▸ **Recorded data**
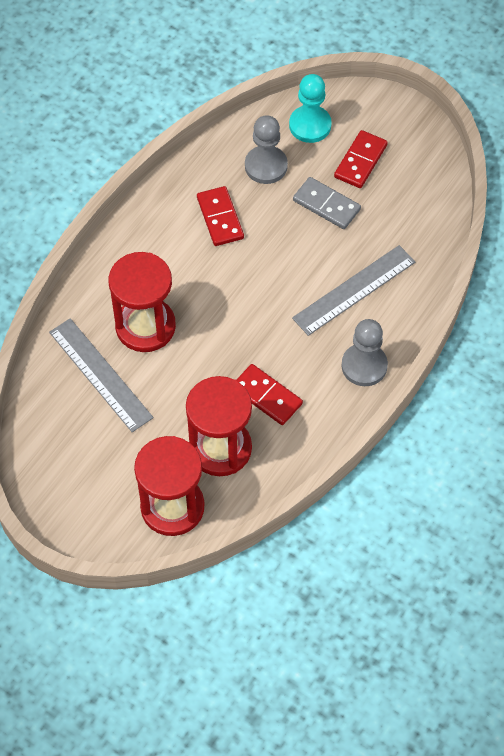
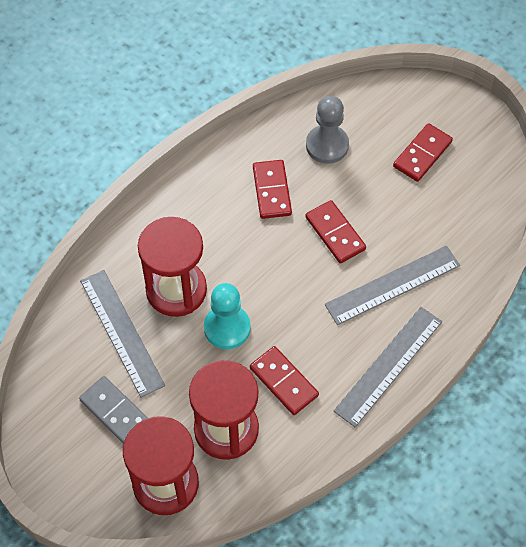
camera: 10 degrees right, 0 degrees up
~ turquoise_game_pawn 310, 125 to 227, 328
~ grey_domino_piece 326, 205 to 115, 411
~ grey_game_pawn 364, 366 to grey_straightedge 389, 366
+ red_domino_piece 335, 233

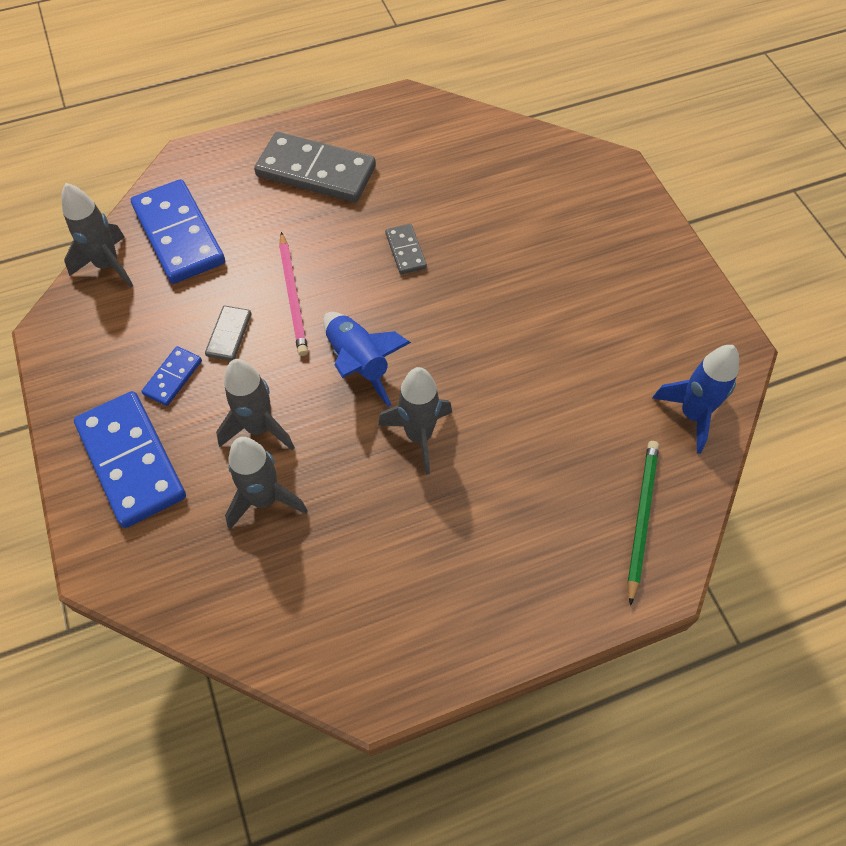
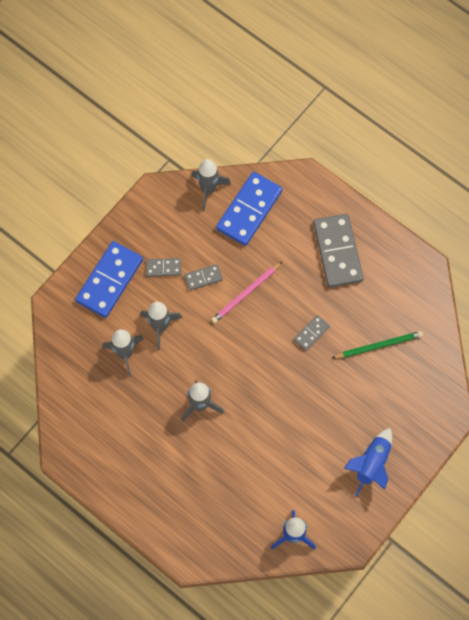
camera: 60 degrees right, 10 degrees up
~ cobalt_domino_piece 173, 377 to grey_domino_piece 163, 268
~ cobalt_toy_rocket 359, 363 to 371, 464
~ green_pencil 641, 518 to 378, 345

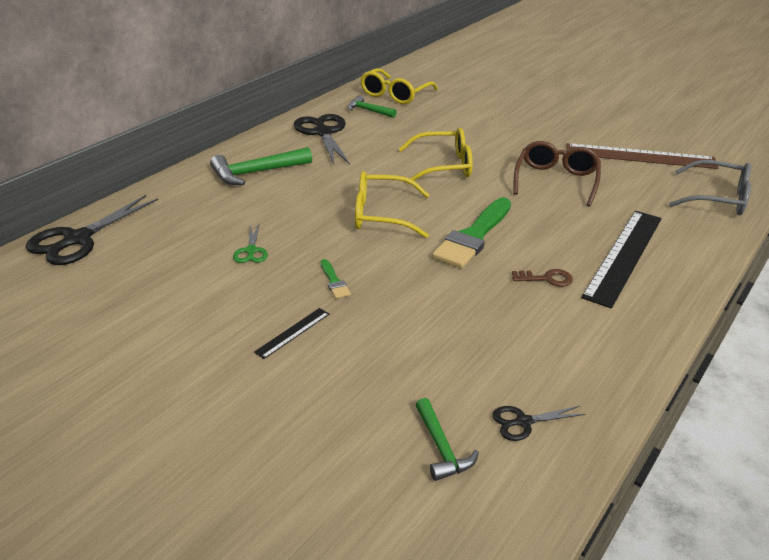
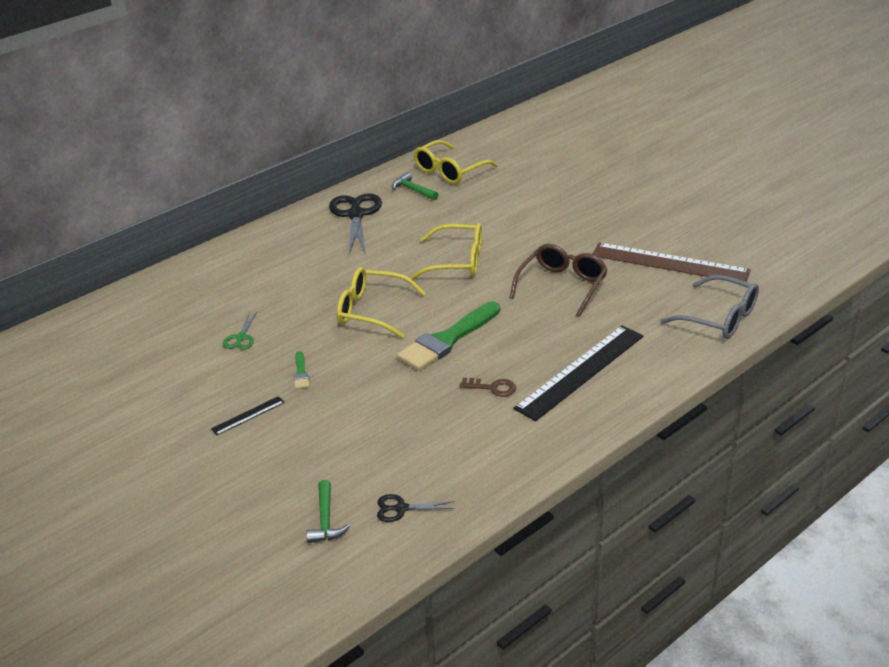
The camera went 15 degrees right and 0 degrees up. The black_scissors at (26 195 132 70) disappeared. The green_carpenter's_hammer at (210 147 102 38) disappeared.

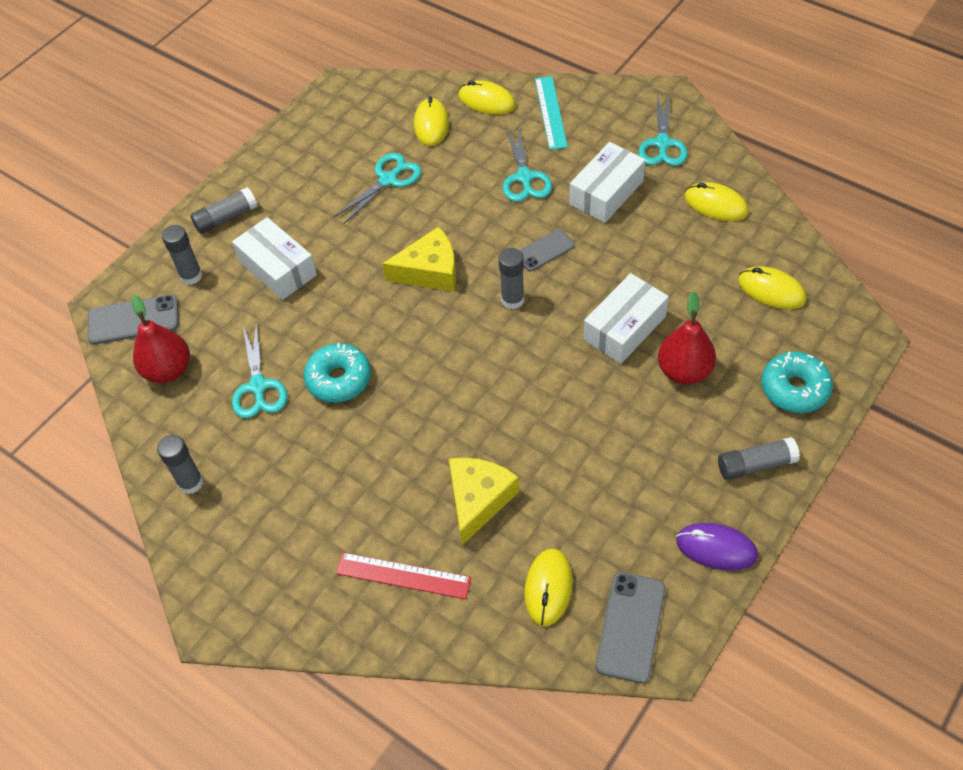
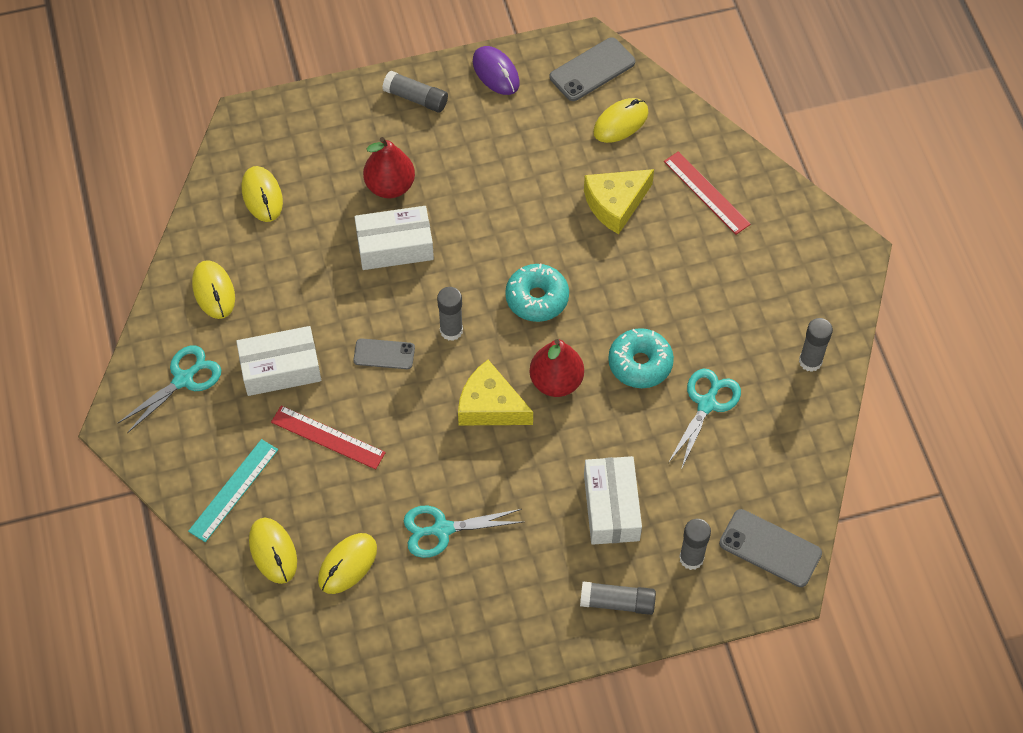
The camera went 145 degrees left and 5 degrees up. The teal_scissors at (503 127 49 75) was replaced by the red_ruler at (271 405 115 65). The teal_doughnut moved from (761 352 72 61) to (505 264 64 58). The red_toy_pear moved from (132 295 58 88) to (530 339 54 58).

▸ **Prompt**
Repeat each line word for word, from the one with "The camera went 15" down to the last line of the data, and keep the pictures out of it.

▸ **Solved problem**
The camera went 15 degrees right and 0 degrees up. The black_scissors at (26 195 132 70) disappeared. The green_carpenter's_hammer at (210 147 102 38) disappeared.

The camera went 145 degrees left and 5 degrees up. The teal_scissors at (503 127 49 75) was replaced by the red_ruler at (271 405 115 65). The teal_doughnut moved from (761 352 72 61) to (505 264 64 58). The red_toy_pear moved from (132 295 58 88) to (530 339 54 58).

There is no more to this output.